[Stored dataset items]
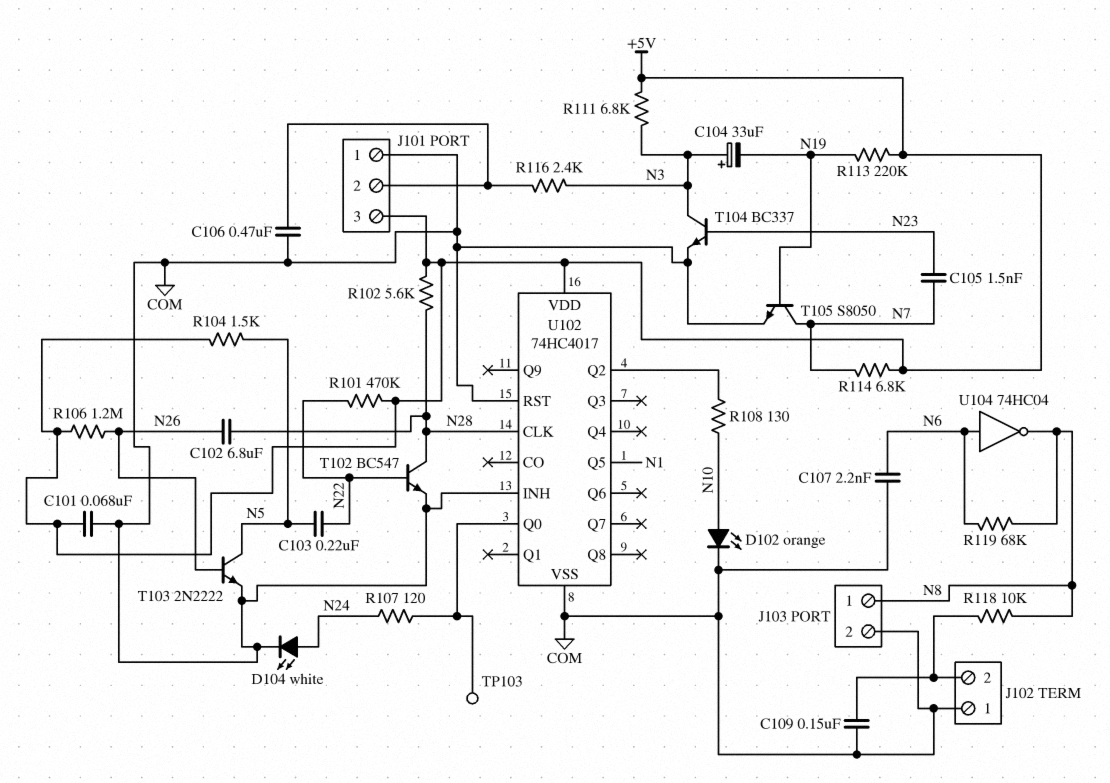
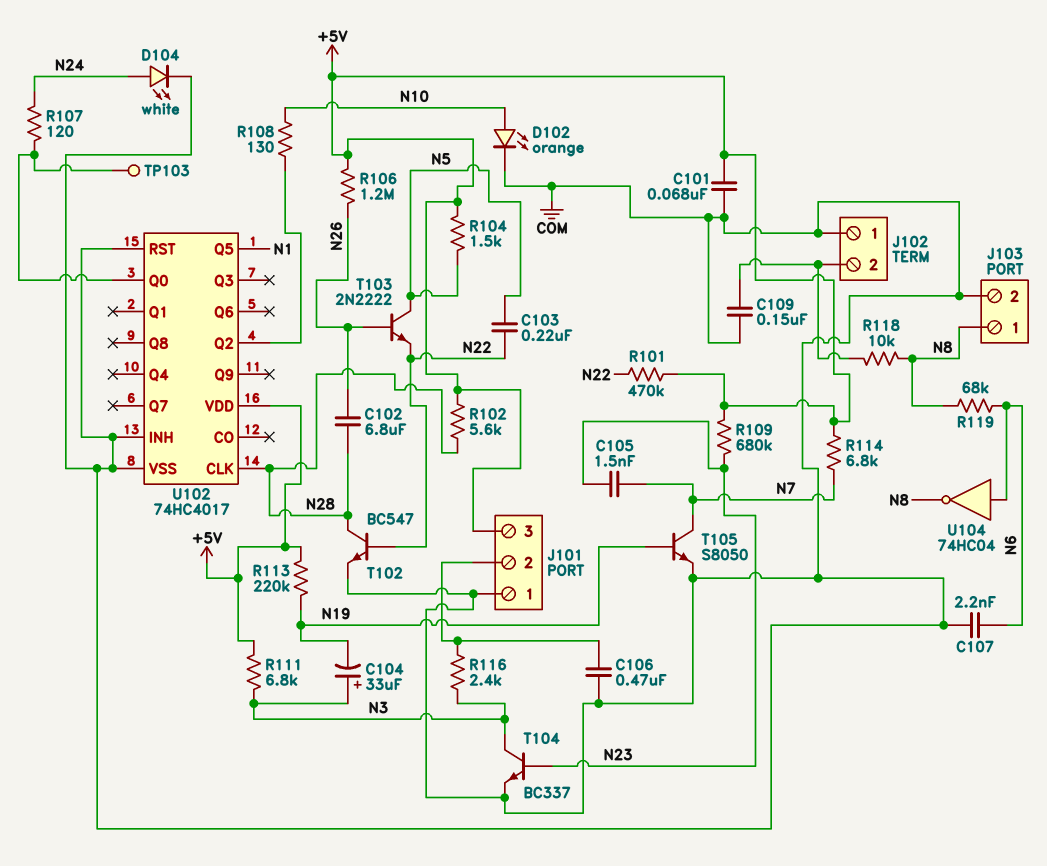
R109: none -> 680k (+5V, N23)
T103: NPN 2N2222 (B N26, C N5, E COM) -> NPN 2N2222 (B N26, C N5, E N22)

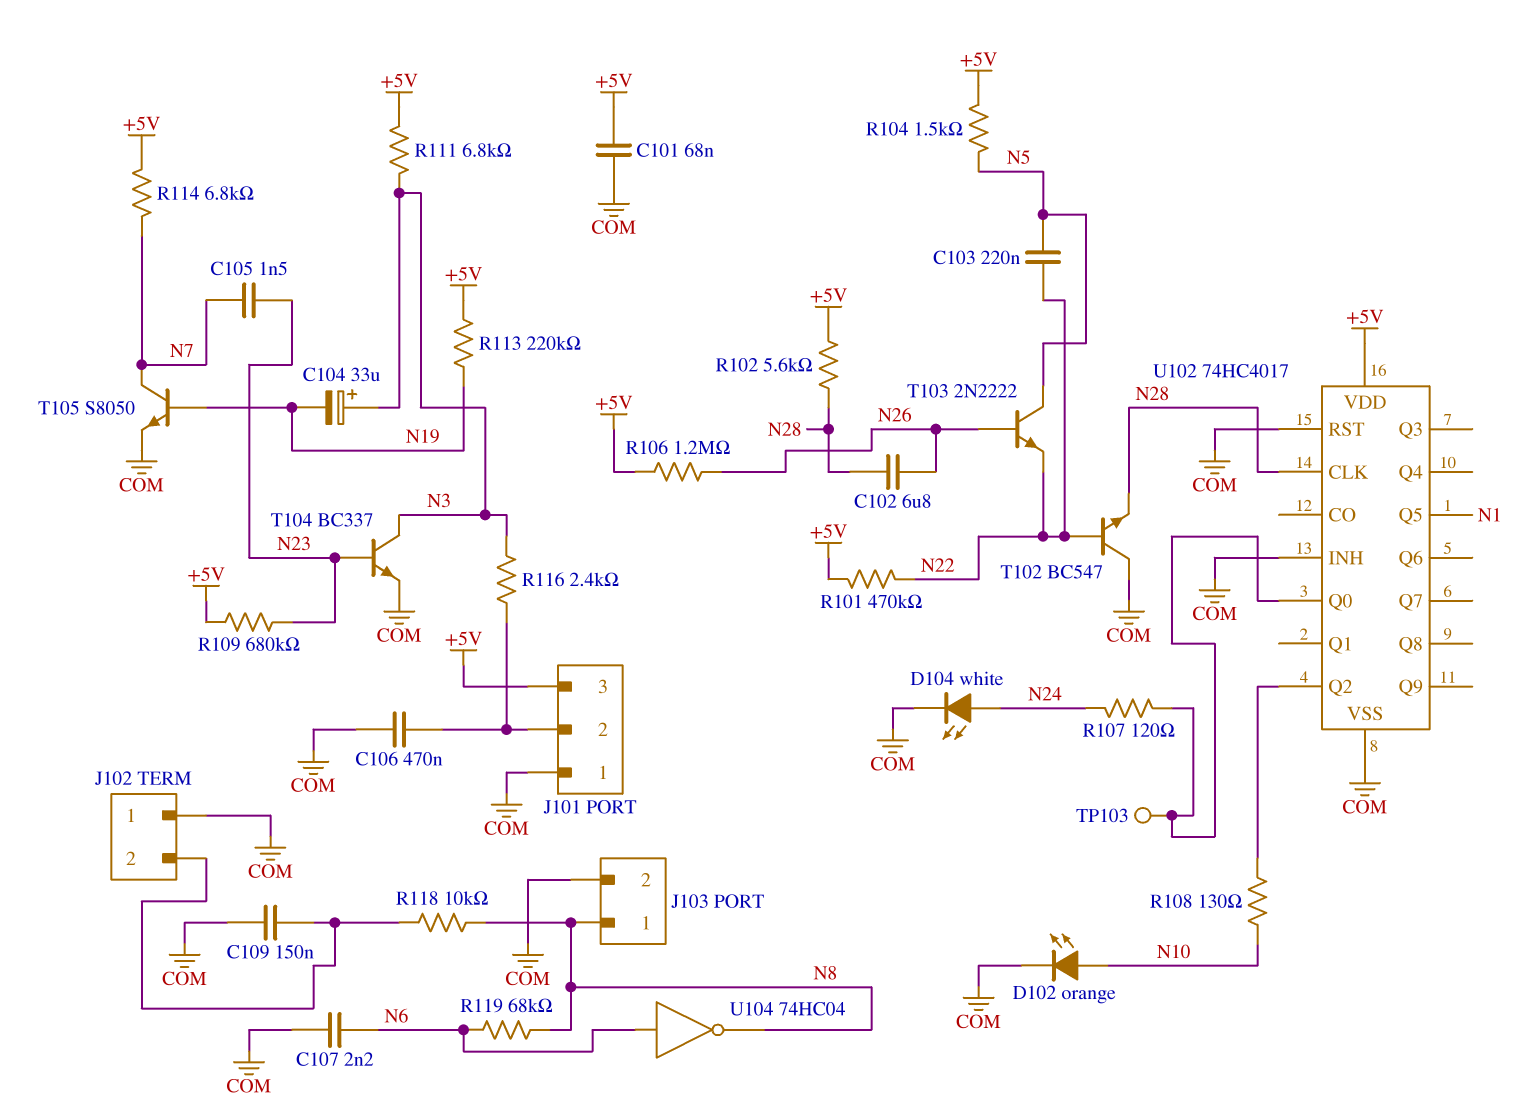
T102: NPN BC547 (B N22, C N28, E COM) -> NPN BC547 (B N22, C COM, E N28)

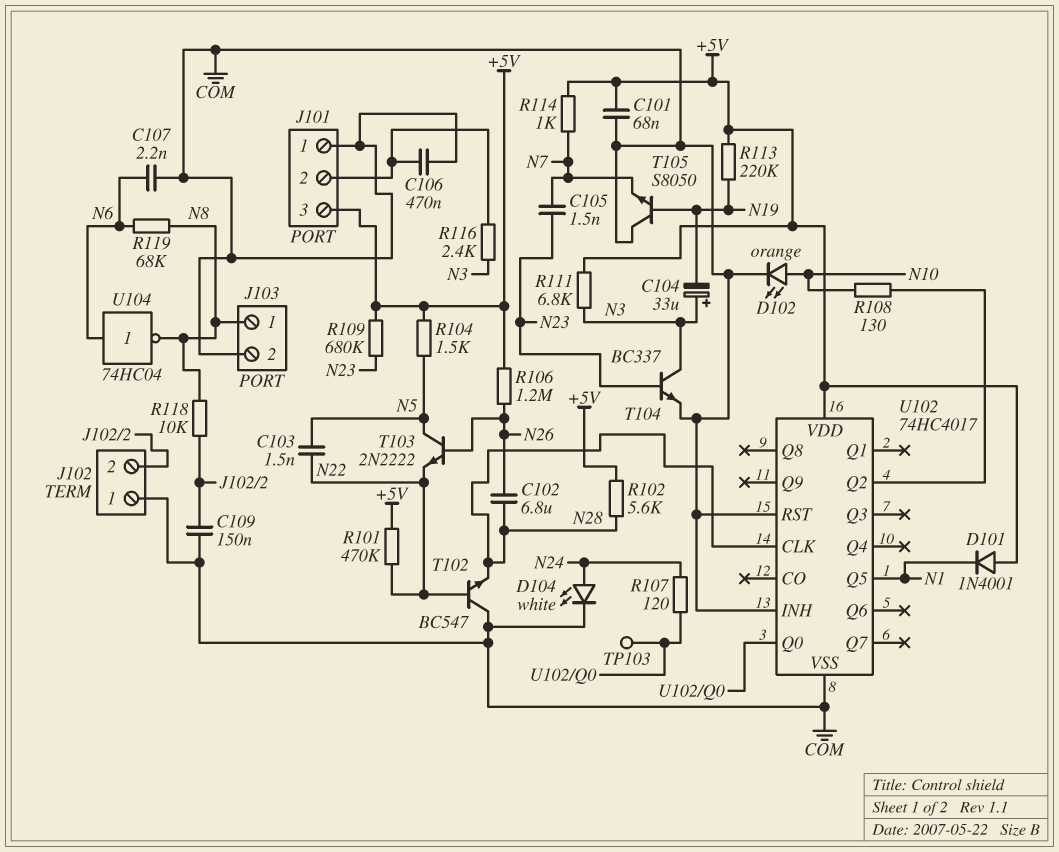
C103: 220nF (N5, N22) -> 1.5nF (N5, N22)
D101: none -> diode 1N4001 (A +5V, K N1)
R114: 6.8k (+5V, N7) -> 1k (+5V, N7)
T105: NPN S8050 (B N19, C N7, E COM) -> NPN S8050 (B N19, C COM, E N7)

TASK DIRECTIONS -
Repeat the data exactly as written, but without the pictures.

EXERCISE ANSWER -
R109: none -> 680k (+5V, N23)
T103: NPN 2N2222 (B N26, C N5, E COM) -> NPN 2N2222 (B N26, C N5, E N22)

T102: NPN BC547 (B N22, C N28, E COM) -> NPN BC547 (B N22, C COM, E N28)

C103: 220nF (N5, N22) -> 1.5nF (N5, N22)
D101: none -> diode 1N4001 (A +5V, K N1)
R114: 6.8k (+5V, N7) -> 1k (+5V, N7)
T105: NPN S8050 (B N19, C N7, E COM) -> NPN S8050 (B N19, C COM, E N7)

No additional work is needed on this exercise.